→ What is required: Whenever a line in the listing contains "black", copy that line.

→ Task material:

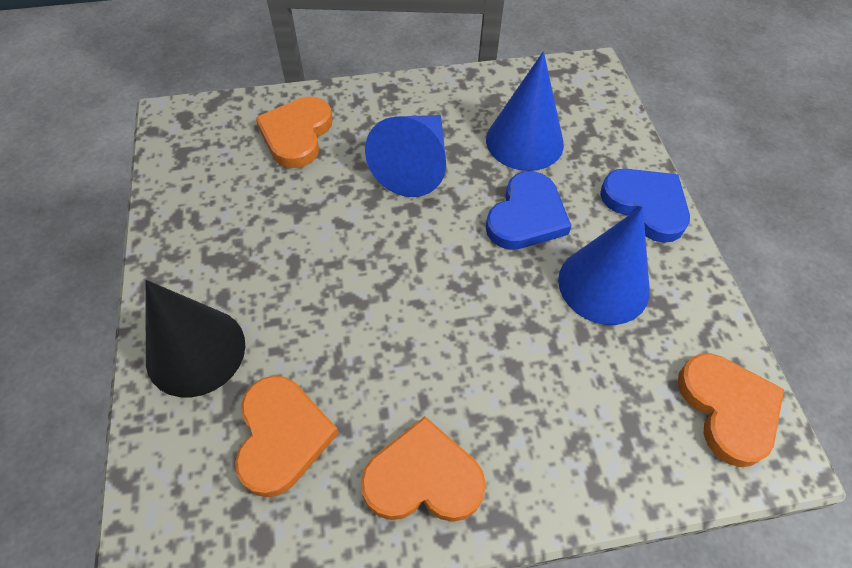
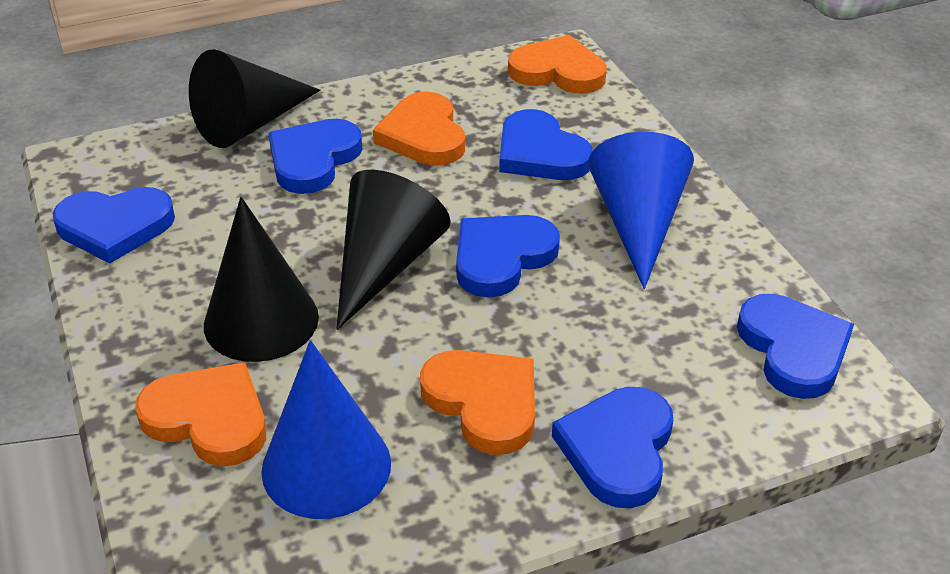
black cone: [146,280,245,397] = 1 -> [189,49,321,148] [204,197,319,362] [336,170,451,330] = 3
blue cone: [365,115,446,197] [486,51,564,171] [558,206,650,325] = 3 -> [261,340,391,519] [588,132,694,289] = 2
blue heart: [486,171,572,250] [600,169,690,243] = 2 -> [52,187,175,264] [268,119,362,194] [456,215,560,297] [499,109,593,180] [552,387,673,508] [737,294,854,399] = 6

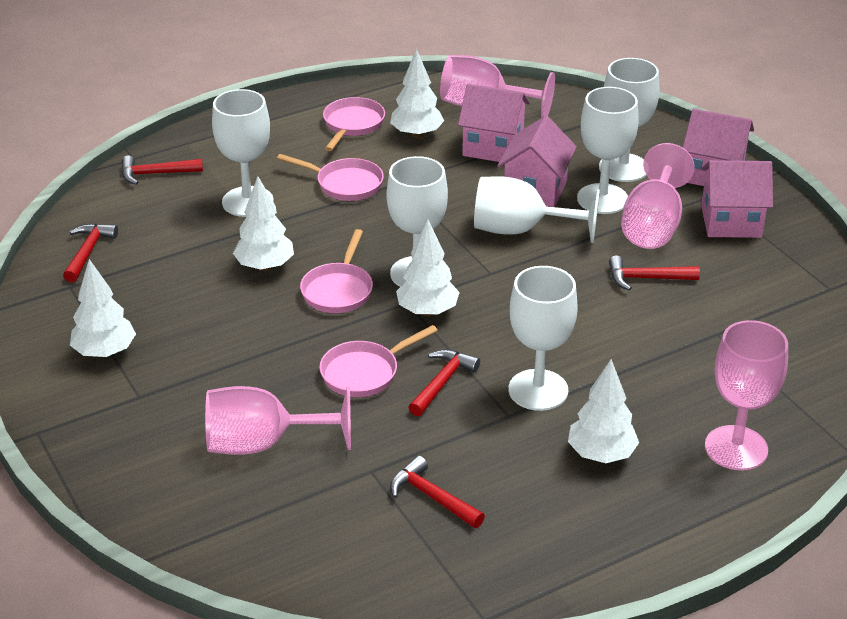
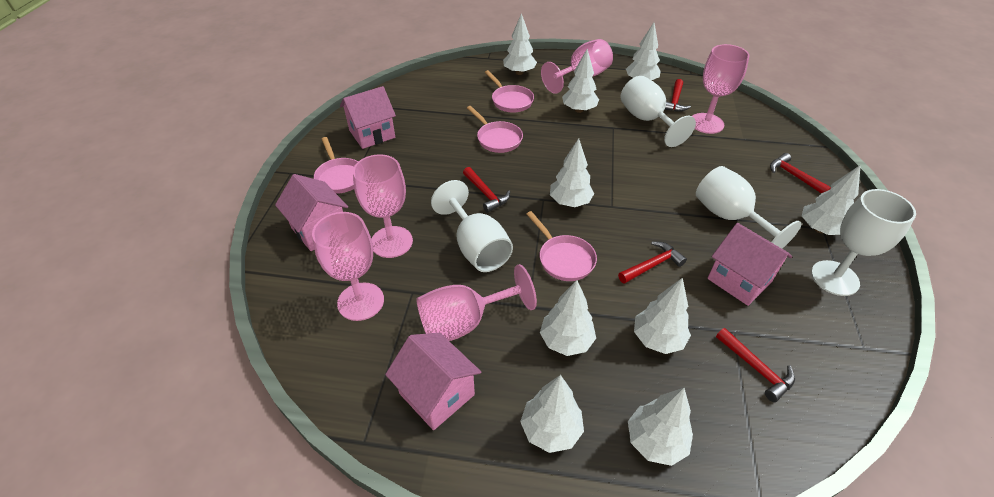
pink goblet: [205,386,351,455] [440,55,555,117] [621,143,695,249] [705,320,788,471] = 4 -> [312,212,384,321] [353,154,413,258] [416,264,537,341] [541,39,613,94] [692,44,750,134] = 5
white goblet: [212,89,274,217] [387,156,448,287] [474,176,600,243] [509,266,578,411] [577,87,639,214] [599,58,659,182] = 6 -> [431,180,513,272] [621,76,696,147] [696,166,801,248] [811,189,916,296] = 4
white tree: [70,259,136,358] [233,176,294,271] [390,49,444,138] [396,220,460,316] [568,359,639,463] = 5 -> [503,13,537,75] [520,375,584,453] [540,280,596,356] [550,138,594,207] [562,49,599,113] [626,23,661,80] [628,388,693,466] [634,278,691,354] [802,165,861,235] = 9

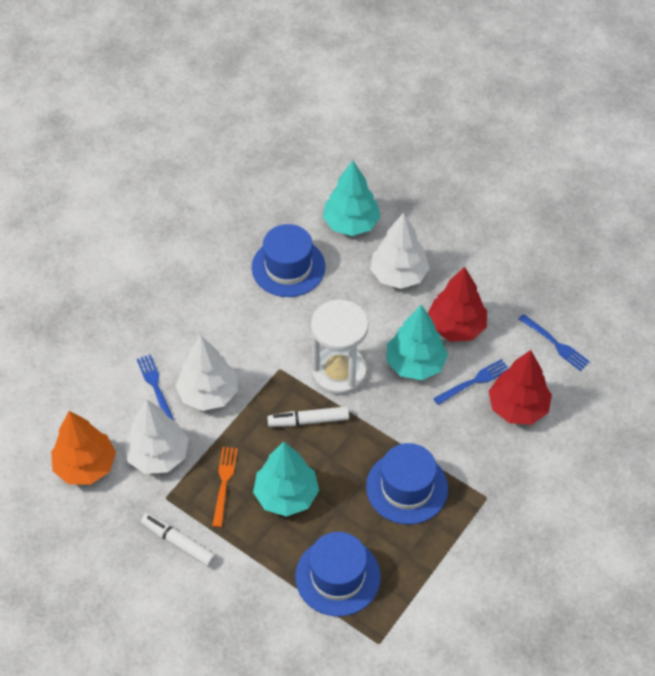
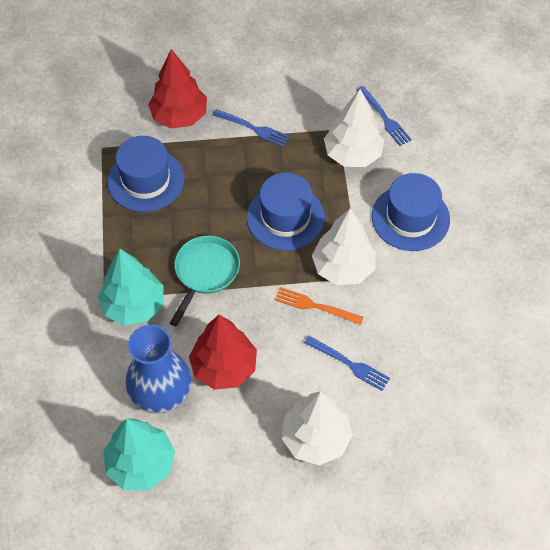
blue vase: none = 0 -> [125,325,191,413] = 1
orange tree: [51,411,116,485] = 1 -> none = 0
turquoise pan: none = 0 -> [170,236,240,326] = 1
turquoise tree: [253,441,319,517] [323,160,381,236] [387,305,448,380] = 3 -> [98,249,164,326] [104,419,175,490] = 2
white hourglass: [311,300,369,395] = 1 -> none = 0
white marker: [141,513,216,567] [267,406,349,427] = 2 -> none = 0

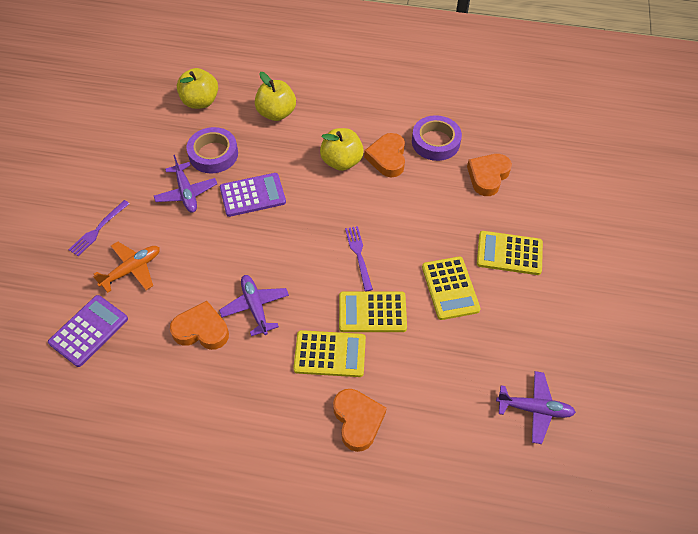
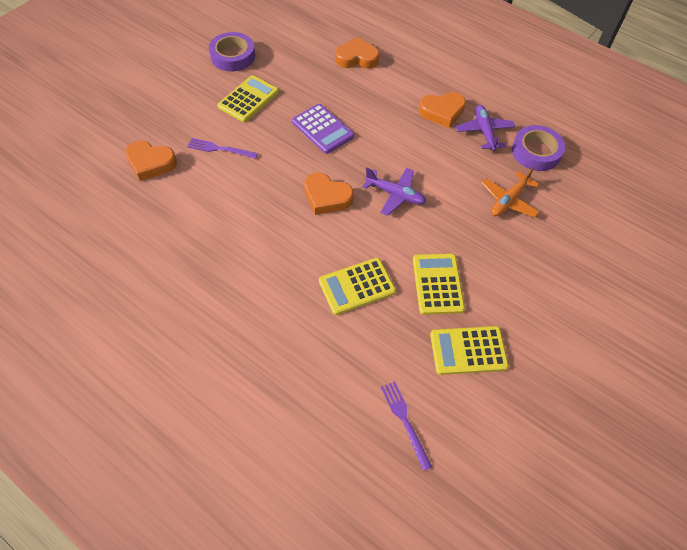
purple calculator: [48,295,128,367] [220,173,286,217] = 2 -> [292,104,354,154] = 1
purple plane: [154,155,217,213] [219,275,289,336] [496,371,576,444] = 3 -> [363,168,426,216] [456,105,515,151] = 2
yellow apple: [177,68,218,109] [255,72,296,121] [320,128,364,171] = 3 -> none = 0

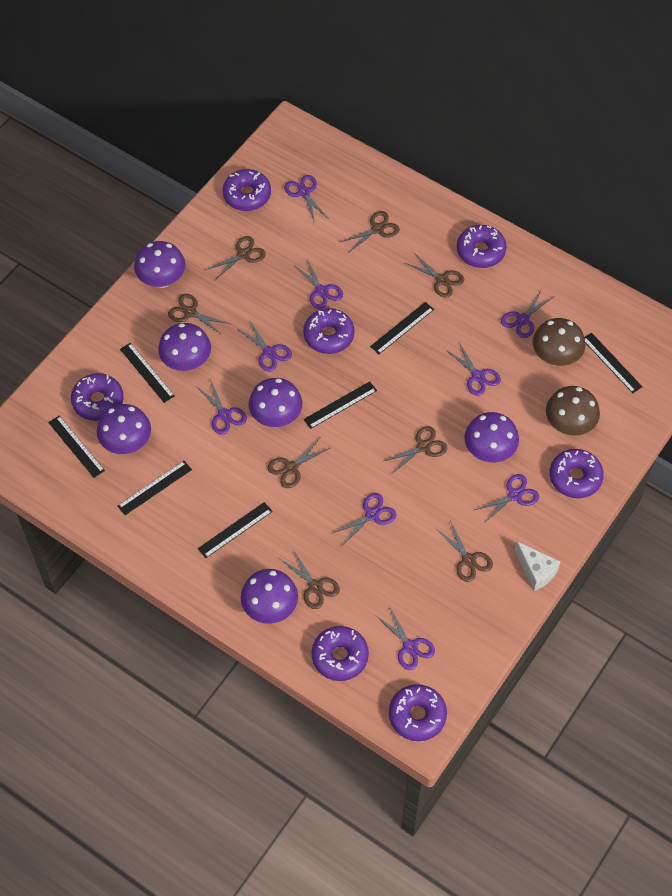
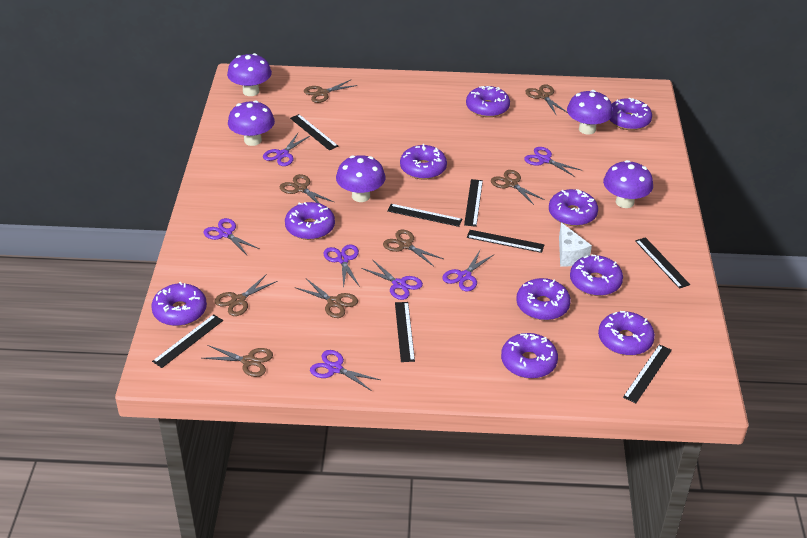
black ruler: [48,416,105,478] [118,461,192,515] [120,343,174,403] [198,502,273,558] [304,381,377,429] [370,302,434,354] [584,333,642,393] = 7 -> [152,314,223,368] [290,114,338,150] [387,204,462,227] [395,302,415,362] [464,179,483,227] [467,230,544,253] [623,344,672,403] [635,237,690,289] = 8
brown mushroom: [533,318,585,366] [546,386,600,436] = 2 -> none = 0
purple donut: [71,373,124,421] [222,169,271,211] [303,308,355,354] [312,626,369,681] [389,684,447,741] [457,225,507,268] [549,449,604,498] = 7 -> [151,282,207,326] [285,202,335,240] [400,144,447,180] [466,86,510,117] [501,333,558,379] [516,278,571,320] [549,189,598,226] [570,255,623,296] [598,311,655,355] [610,98,652,130] = 10
purple mushroom: [97,404,151,454] [134,241,185,288] [158,323,211,371] [241,569,298,624] [249,378,302,427] [464,412,519,463] = 6 -> [227,53,272,96] [228,101,275,146] [336,155,385,202] [567,90,613,135] [603,160,653,208] = 5
purple scissors: [196,379,247,435] [238,320,292,372] [284,175,328,223] [294,259,343,309] [331,493,397,546] [375,605,435,670] [446,343,501,396] [475,474,539,523] [501,289,553,338] = 9 -> [203,218,259,255] [263,133,310,166] [310,350,380,391] [323,244,360,288] [361,259,423,300] [442,249,493,292] [524,147,581,177] = 7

→ Result for this task:
black cone: [146,280,245,397] = 1 -> [189,49,321,148] [204,197,319,362] [336,170,451,330] = 3
black ruler: [48,416,105,478] [118,461,192,515] [120,343,174,403] [198,502,273,558] [304,381,377,429] [370,302,434,354] [584,333,642,393] = 7 -> [152,314,223,368] [290,114,338,150] [387,204,462,227] [395,302,415,362] [464,179,483,227] [467,230,544,253] [623,344,672,403] [635,237,690,289] = 8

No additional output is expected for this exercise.